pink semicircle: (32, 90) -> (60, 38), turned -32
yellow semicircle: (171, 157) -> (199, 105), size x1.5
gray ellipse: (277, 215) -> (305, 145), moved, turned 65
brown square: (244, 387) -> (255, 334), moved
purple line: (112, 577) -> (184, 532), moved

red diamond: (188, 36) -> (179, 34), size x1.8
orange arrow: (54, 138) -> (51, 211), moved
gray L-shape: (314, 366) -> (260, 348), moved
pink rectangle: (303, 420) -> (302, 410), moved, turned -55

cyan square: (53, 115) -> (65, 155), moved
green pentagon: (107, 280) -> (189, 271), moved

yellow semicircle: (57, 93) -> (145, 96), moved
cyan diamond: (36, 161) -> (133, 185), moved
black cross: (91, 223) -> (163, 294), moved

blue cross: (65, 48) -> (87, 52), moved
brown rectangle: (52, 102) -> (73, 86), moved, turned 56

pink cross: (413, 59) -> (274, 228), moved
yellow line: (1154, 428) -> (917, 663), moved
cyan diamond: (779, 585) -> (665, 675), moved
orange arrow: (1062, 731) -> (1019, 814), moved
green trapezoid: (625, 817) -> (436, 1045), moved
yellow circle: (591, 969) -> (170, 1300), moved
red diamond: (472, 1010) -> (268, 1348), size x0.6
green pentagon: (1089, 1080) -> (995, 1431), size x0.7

Problem details> Would you copy every line from the listing above that has the string "gray" in it?

Task answer>
gray ellipse: (277, 215) -> (305, 145), moved, turned 65
gray L-shape: (314, 366) -> (260, 348), moved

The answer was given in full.